ACTIVITY:
Every line of the records below from the line with "(357, 349) = (403, 244): grey" up to and including the line with "(638, 345) = (120, 533): grey" must be reproduced exactly, and no line outside that range.

DATA RECORDS:

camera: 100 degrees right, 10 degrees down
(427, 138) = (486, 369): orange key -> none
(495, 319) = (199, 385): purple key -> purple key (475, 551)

==

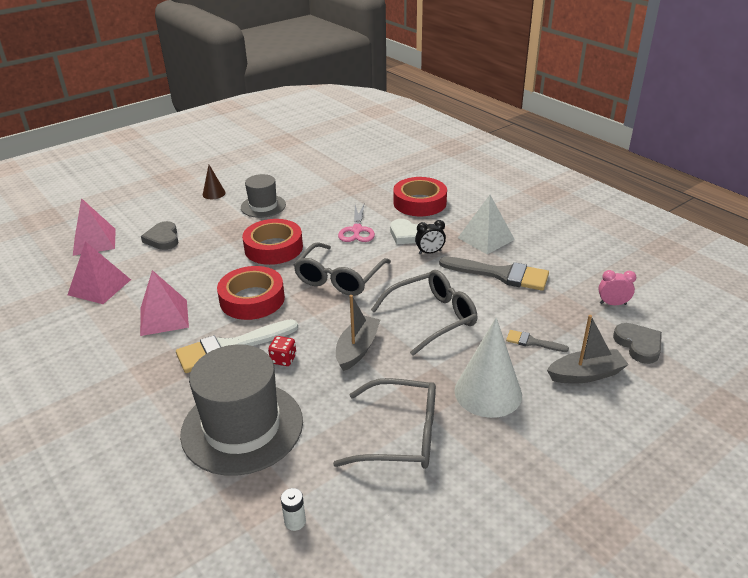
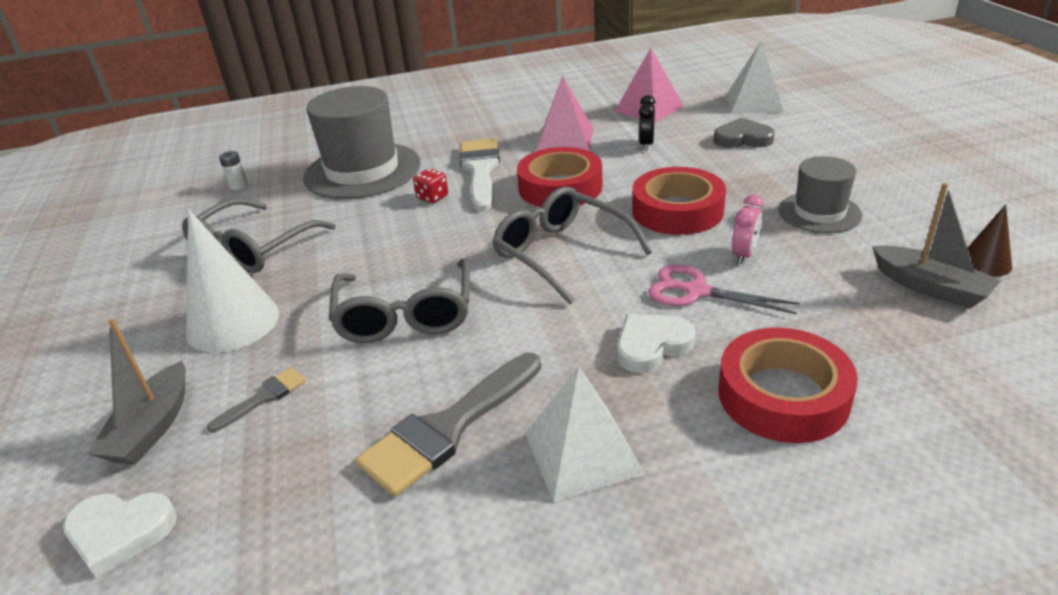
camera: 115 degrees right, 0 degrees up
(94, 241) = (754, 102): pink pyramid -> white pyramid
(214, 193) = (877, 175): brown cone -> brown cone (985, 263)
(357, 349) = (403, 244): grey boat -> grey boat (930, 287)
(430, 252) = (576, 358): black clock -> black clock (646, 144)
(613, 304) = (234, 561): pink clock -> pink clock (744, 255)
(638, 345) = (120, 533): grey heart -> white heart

ANSWER FOR THE TASK:
(357, 349) = (403, 244): grey boat -> grey boat (930, 287)
(430, 252) = (576, 358): black clock -> black clock (646, 144)
(613, 304) = (234, 561): pink clock -> pink clock (744, 255)
(638, 345) = (120, 533): grey heart -> white heart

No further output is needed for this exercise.